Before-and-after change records
########
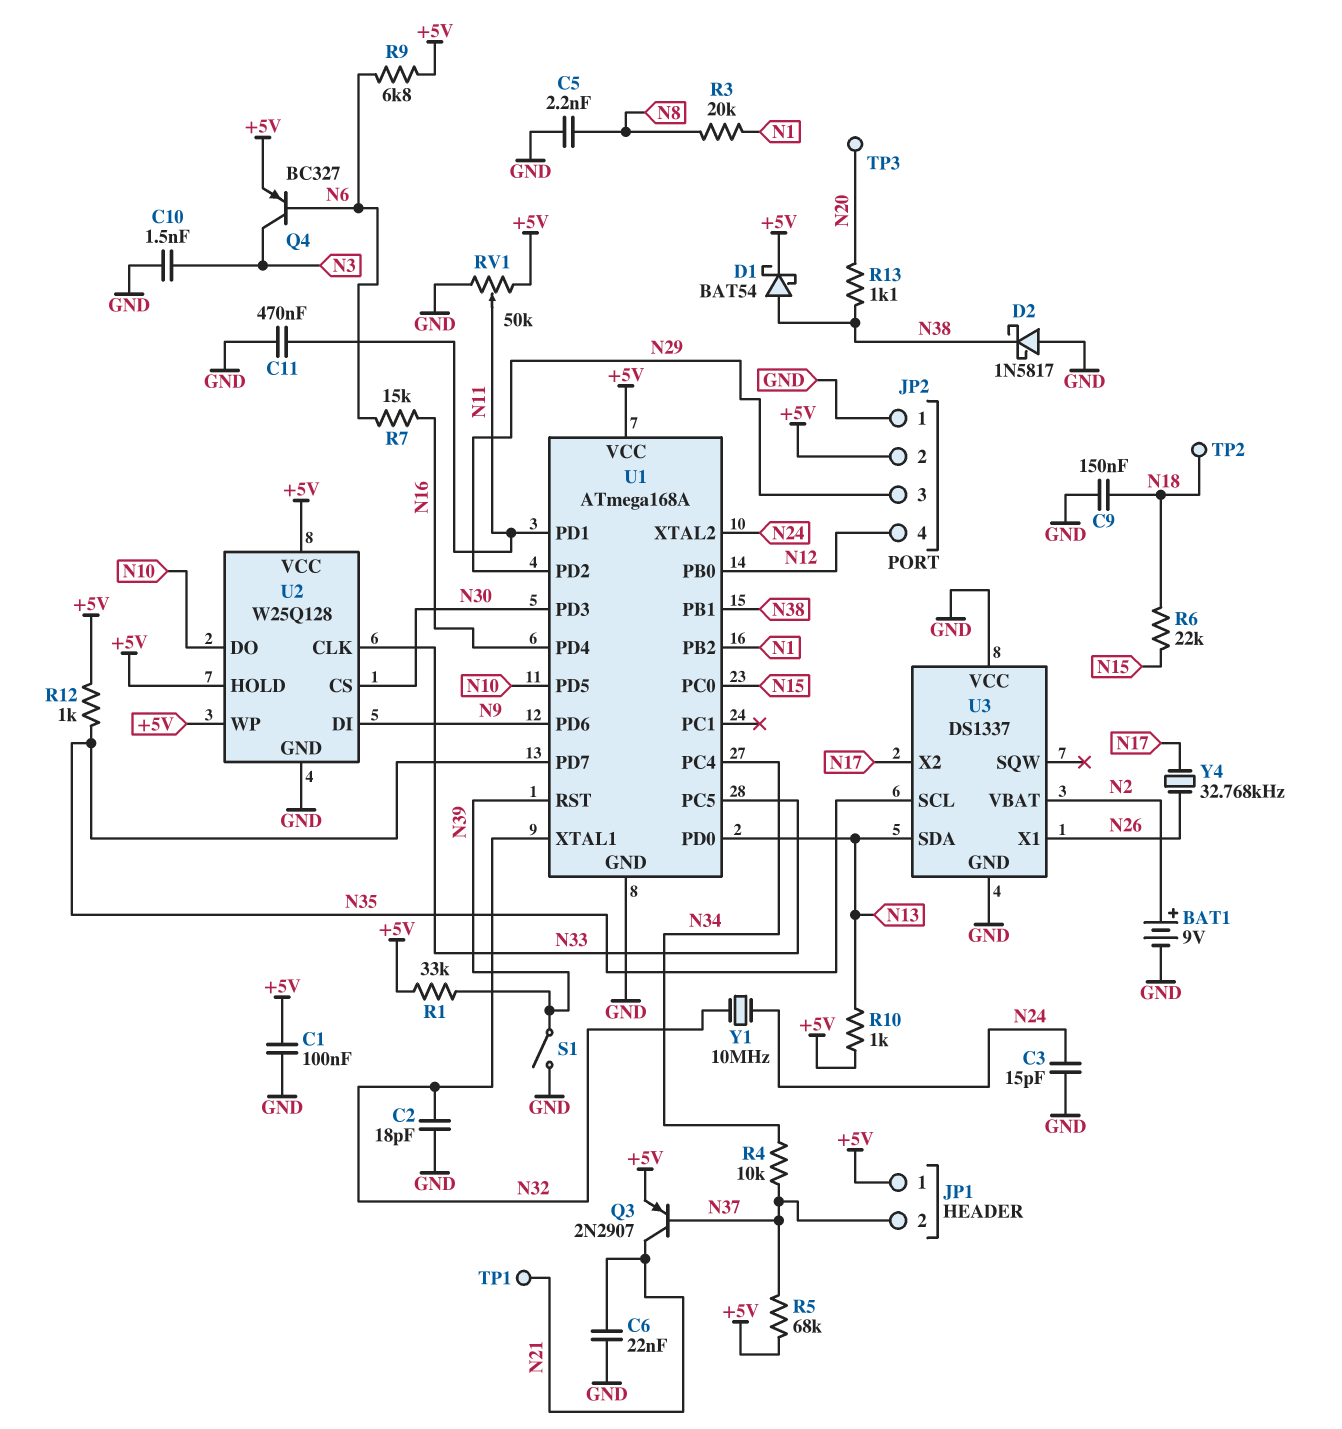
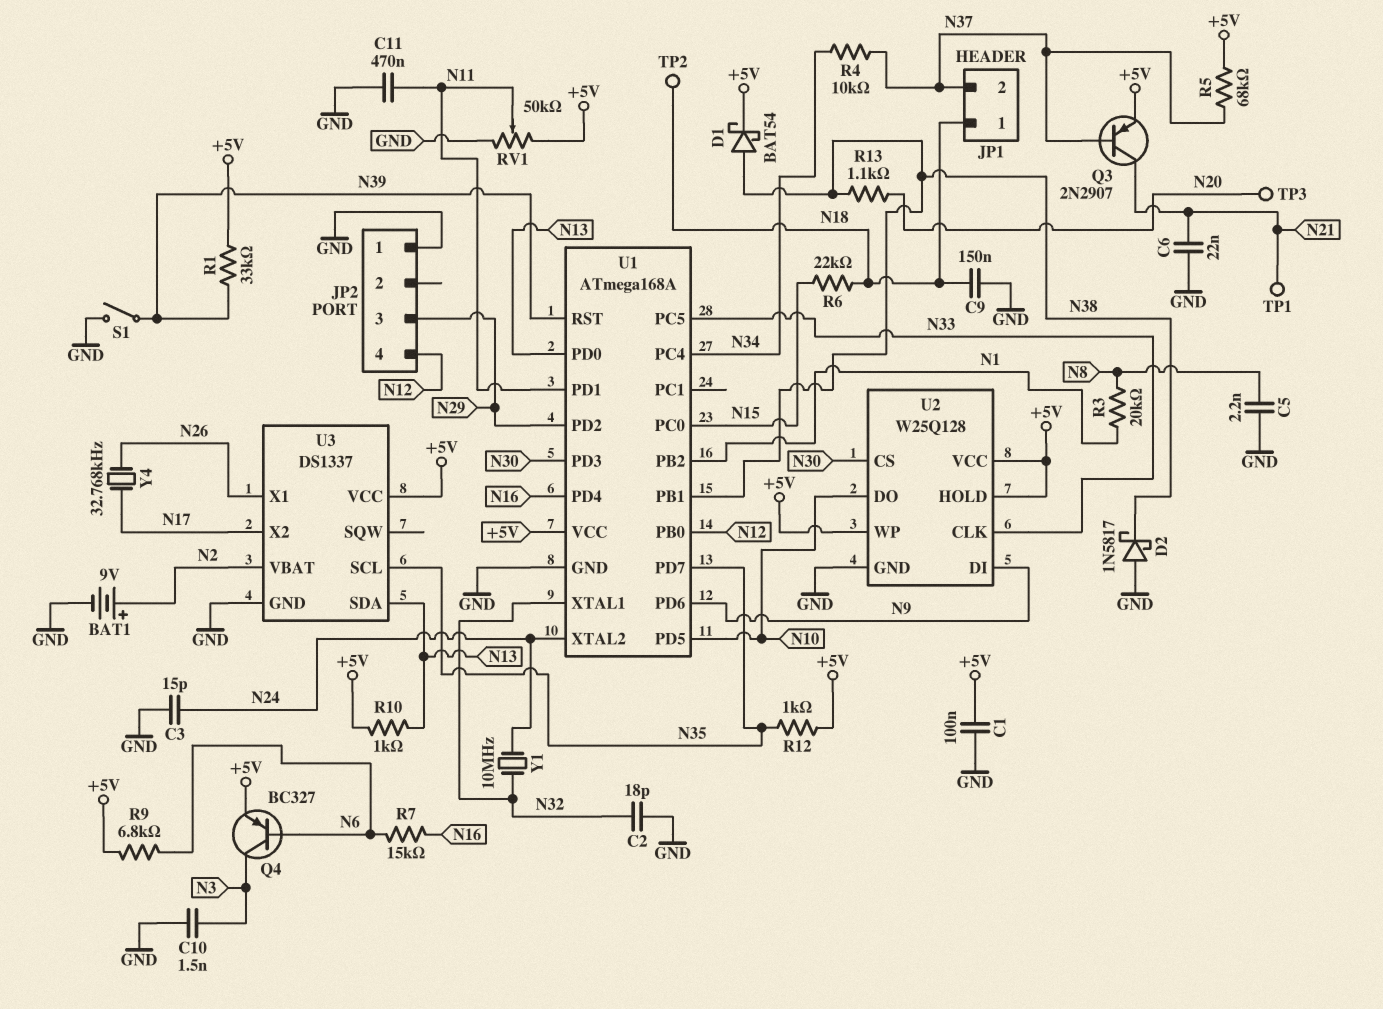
JP1 pin 1: +5V -> N18
JP2 pin 2: +5V -> none
U3 pin VCC: GND -> +5V

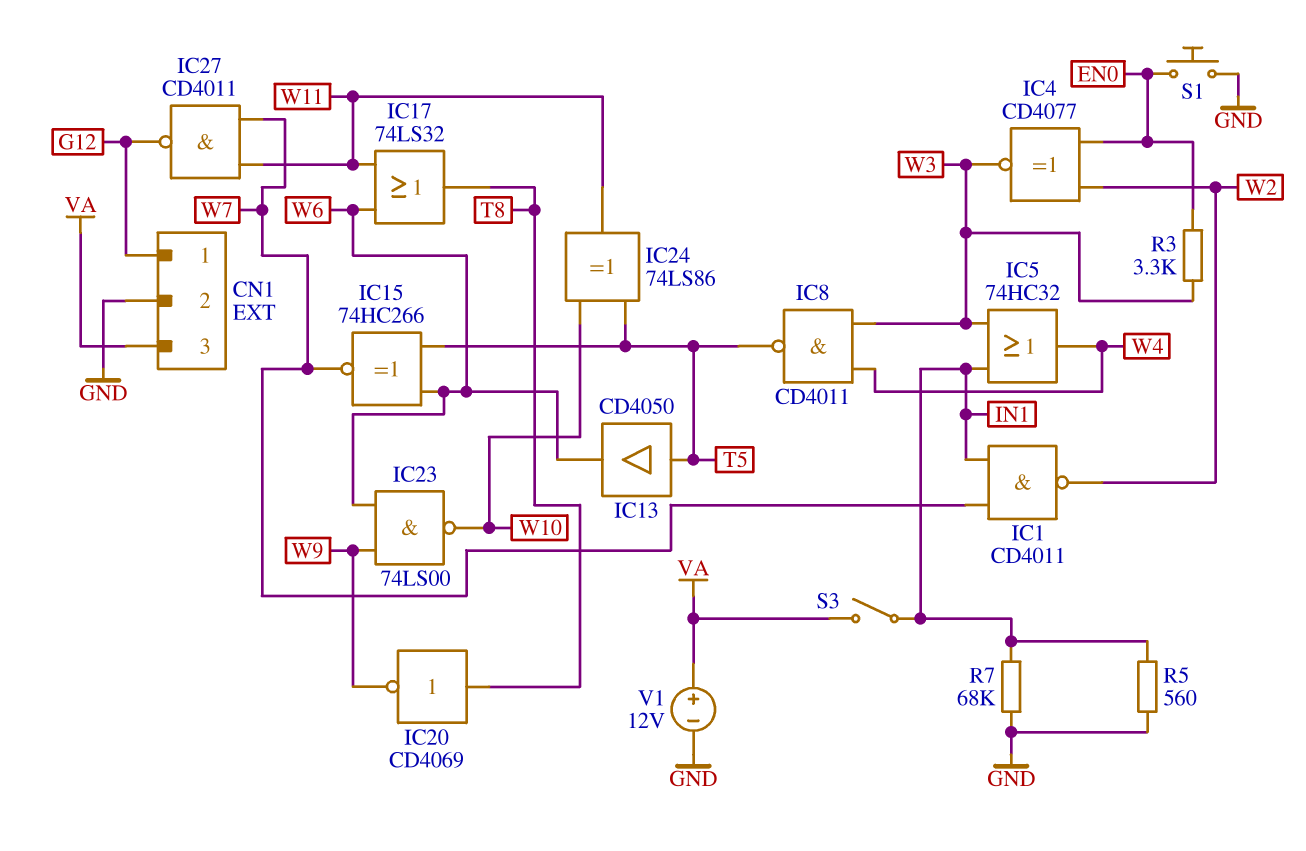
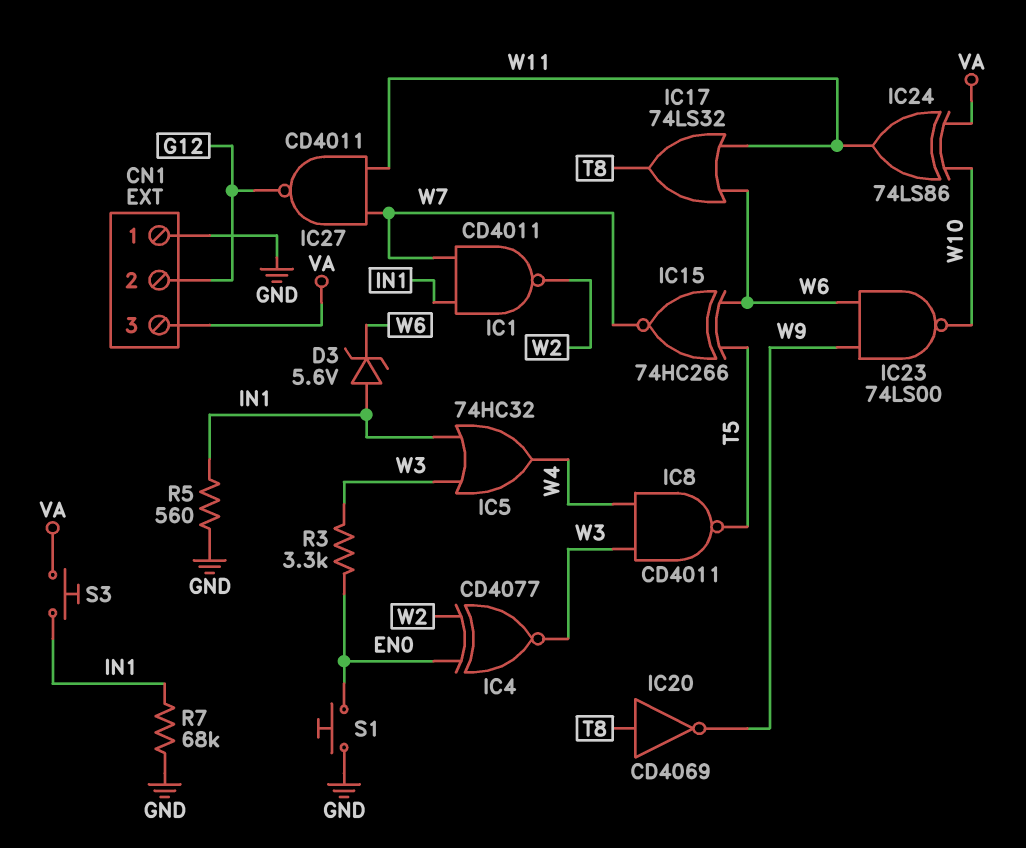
CN1 pin 1: G12 -> GND
CN1 pin 2: GND -> G12
D3: none -> zener 5.6V (A IN1, K W6)
IC13: buffer CD4050 (in T5, out W6) -> none
IC24: XOR 74LS86 (in T5, in W10, out W11) -> XOR 74LS86 (in VA, in W10, out W11)
S3: switch (IN1, VA) -> button (IN1, VA)
V1: 12V (plus VA, minus GND) -> none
########
** EXERCISE **
Go line by line through the records and copy those that contain the word "none".

** WRITTEN SOLUTION **
JP2 pin 2: +5V -> none
D3: none -> zener 5.6V (A IN1, K W6)
IC13: buffer CD4050 (in T5, out W6) -> none
V1: 12V (plus VA, minus GND) -> none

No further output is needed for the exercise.